(SOURCE INFORMATION):
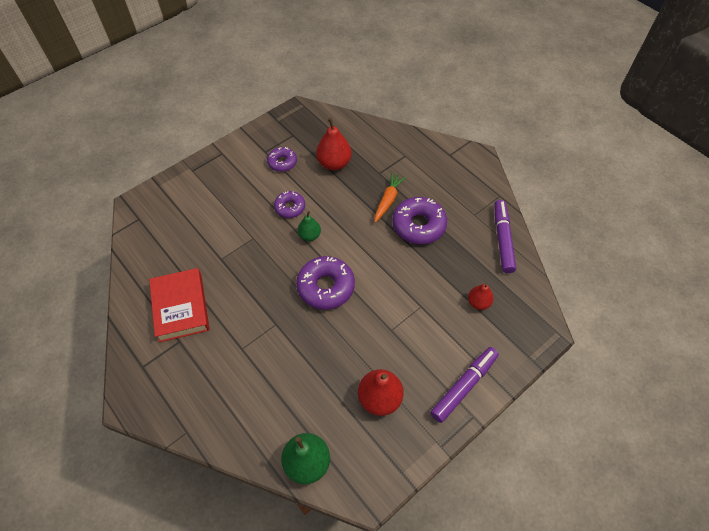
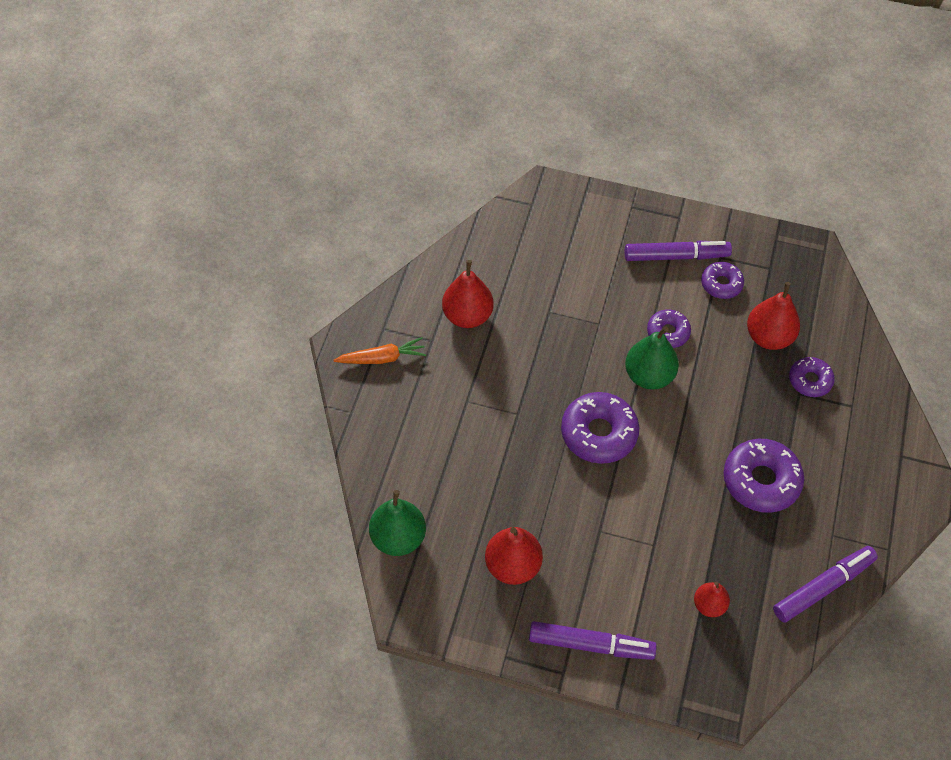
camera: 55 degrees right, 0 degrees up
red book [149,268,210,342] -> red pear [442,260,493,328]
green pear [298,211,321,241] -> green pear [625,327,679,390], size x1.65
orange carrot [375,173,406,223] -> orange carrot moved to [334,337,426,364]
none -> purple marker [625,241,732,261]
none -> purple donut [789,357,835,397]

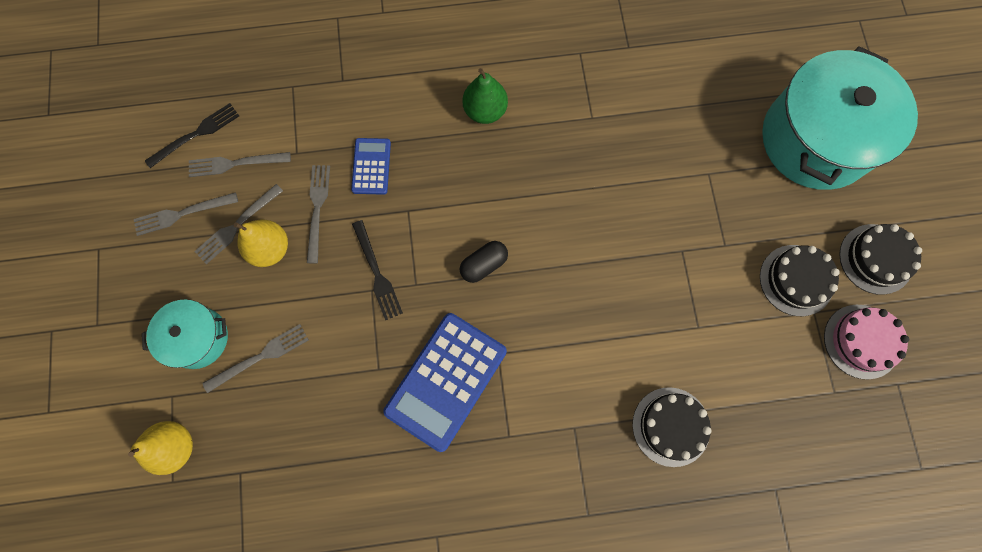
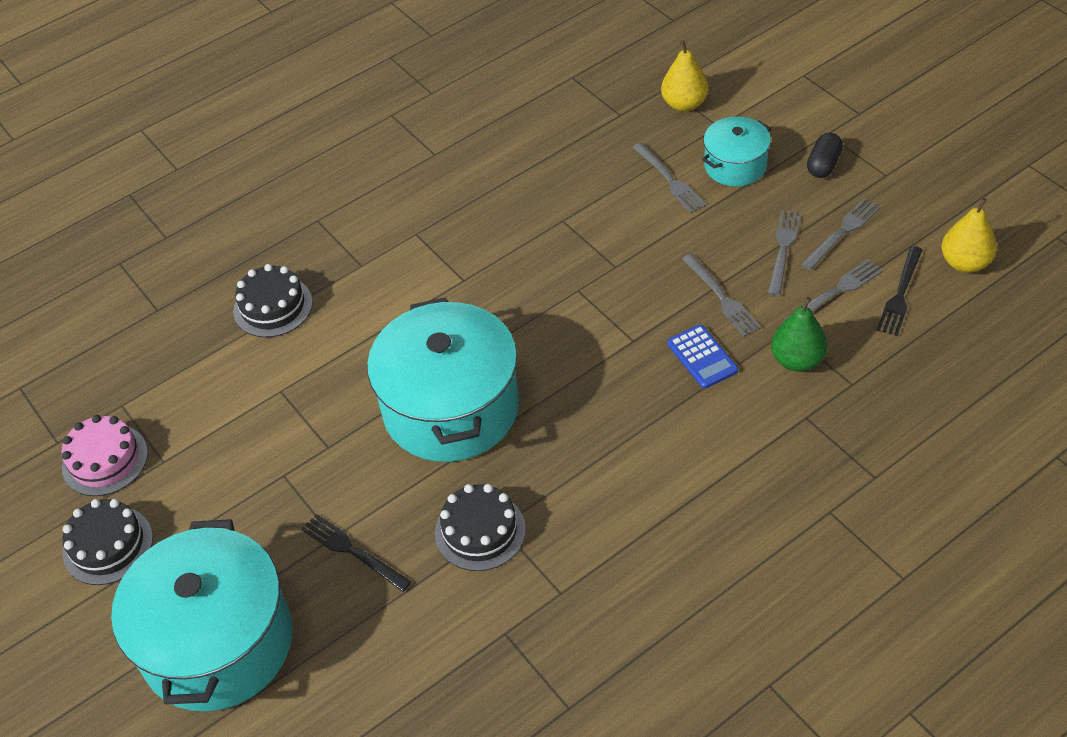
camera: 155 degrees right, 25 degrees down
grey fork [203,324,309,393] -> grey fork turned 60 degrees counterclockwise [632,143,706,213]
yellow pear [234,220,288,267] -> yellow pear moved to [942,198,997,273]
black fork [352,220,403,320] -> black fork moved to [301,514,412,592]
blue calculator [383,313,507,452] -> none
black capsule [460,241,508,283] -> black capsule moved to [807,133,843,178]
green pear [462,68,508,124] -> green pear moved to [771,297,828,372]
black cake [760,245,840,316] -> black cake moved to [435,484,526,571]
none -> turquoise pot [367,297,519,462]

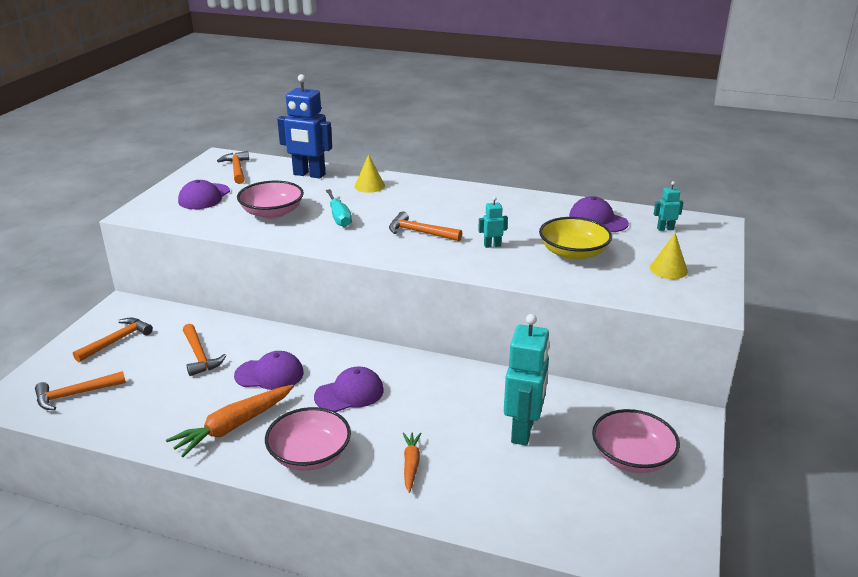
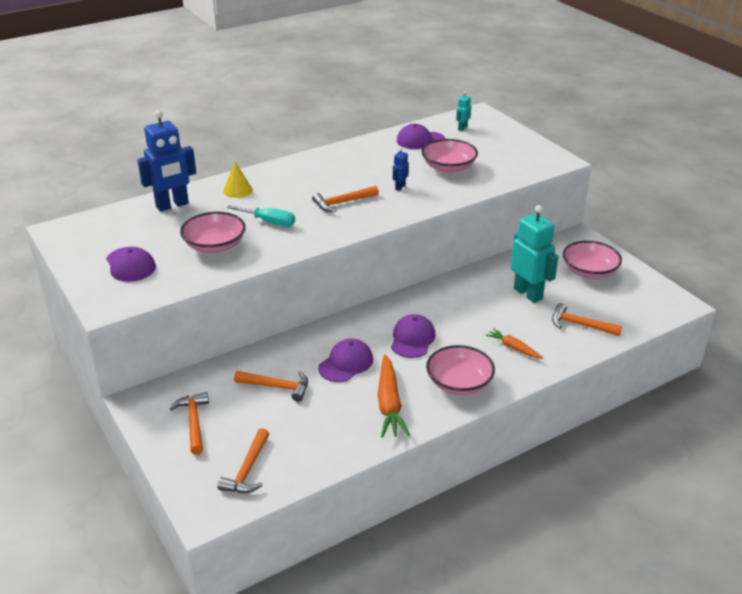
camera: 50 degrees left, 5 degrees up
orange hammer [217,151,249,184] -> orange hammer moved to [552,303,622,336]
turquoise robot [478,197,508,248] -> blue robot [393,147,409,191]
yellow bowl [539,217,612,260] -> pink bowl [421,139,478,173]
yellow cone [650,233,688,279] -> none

(PROBLEM TO WORK ON):
Only the lines starting at the one with "none -> purple donut [789,357,835,397]" and ending at the one with "blue calculator [383,313,507,452] -> none" should be printed, each exactly as it appears in the material above; the pictures are to be omitted.

(ANSWER FOR THIS EXERCISE):
none -> purple donut [789,357,835,397]

camera: 155 degrees right, 25 degrees down
grey fork [203,324,309,393] -> grey fork turned 60 degrees counterclockwise [632,143,706,213]
yellow pear [234,220,288,267] -> yellow pear moved to [942,198,997,273]
black fork [352,220,403,320] -> black fork moved to [301,514,412,592]
blue calculator [383,313,507,452] -> none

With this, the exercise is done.